§ EXERCISE REQUIREMENTS:
From the line that contains "turquoise cap: [120,164,206,227]" through the line that contains "white cap: [125,322,200,404]", output every line of the listing below exactly and leave out all the rest.
[[ INPUT FOR THIS TASK, beginning ]]
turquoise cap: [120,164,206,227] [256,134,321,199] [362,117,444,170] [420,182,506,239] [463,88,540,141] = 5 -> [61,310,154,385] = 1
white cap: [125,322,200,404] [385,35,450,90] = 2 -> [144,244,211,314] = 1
[[ INPUT FOR THIS TASK, end ]]
[[ INPUT FOR THIS TASK, beginning ]]
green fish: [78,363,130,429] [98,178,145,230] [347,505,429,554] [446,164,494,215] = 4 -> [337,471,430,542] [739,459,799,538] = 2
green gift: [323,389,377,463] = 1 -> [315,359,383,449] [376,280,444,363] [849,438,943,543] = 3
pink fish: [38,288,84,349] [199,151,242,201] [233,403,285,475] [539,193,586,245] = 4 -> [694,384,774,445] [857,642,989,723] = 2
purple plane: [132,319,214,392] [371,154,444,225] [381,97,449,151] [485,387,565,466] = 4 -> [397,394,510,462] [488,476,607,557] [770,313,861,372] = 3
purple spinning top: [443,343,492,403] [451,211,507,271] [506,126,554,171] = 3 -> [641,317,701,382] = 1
[[ INPUT FOR THIS TASK, end ]]
[[ INPUT FOR THIS TASK, beginning ]]
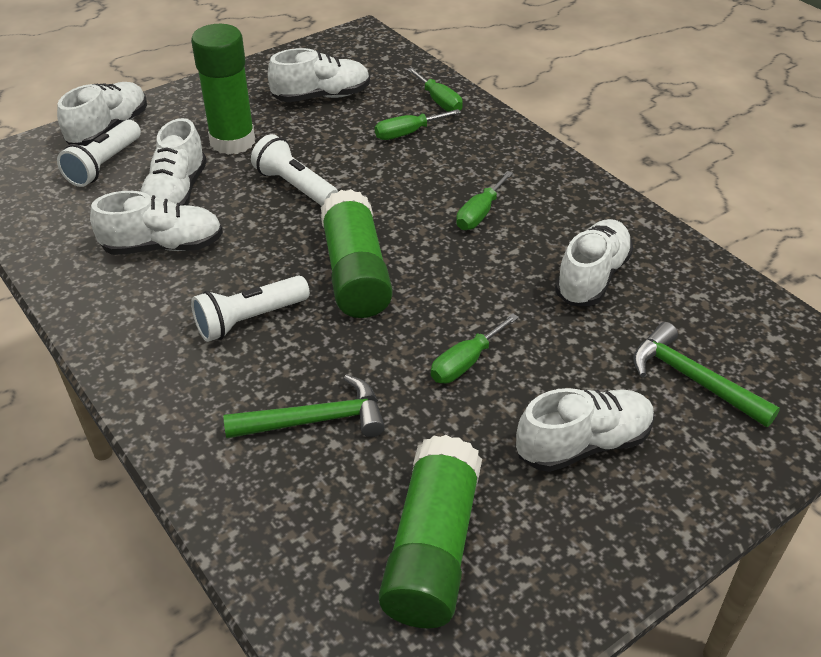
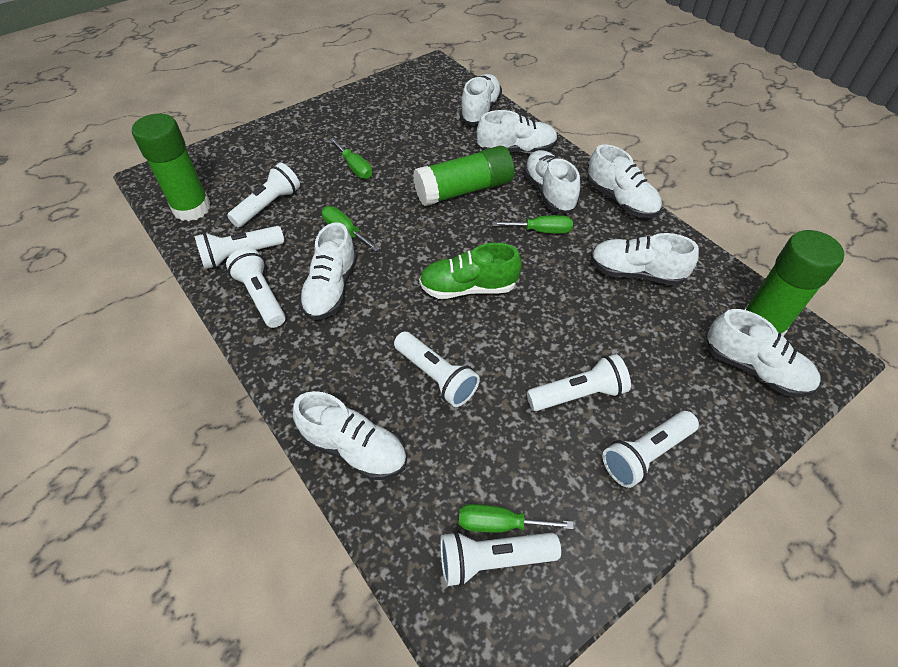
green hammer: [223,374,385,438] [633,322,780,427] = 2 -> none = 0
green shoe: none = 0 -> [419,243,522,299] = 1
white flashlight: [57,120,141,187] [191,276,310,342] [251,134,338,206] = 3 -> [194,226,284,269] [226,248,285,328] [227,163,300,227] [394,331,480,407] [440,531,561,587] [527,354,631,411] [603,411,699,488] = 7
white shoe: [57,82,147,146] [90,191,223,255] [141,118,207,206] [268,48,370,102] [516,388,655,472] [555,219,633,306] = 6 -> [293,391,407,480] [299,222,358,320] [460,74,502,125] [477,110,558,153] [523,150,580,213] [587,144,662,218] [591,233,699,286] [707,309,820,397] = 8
[[ INPUT FOR THIS TASK, end ]]
§ FINISHED EXERCISE:
turquoise cap: [120,164,206,227] [256,134,321,199] [362,117,444,170] [420,182,506,239] [463,88,540,141] = 5 -> [61,310,154,385] = 1
white cap: [125,322,200,404] [385,35,450,90] = 2 -> [144,244,211,314] = 1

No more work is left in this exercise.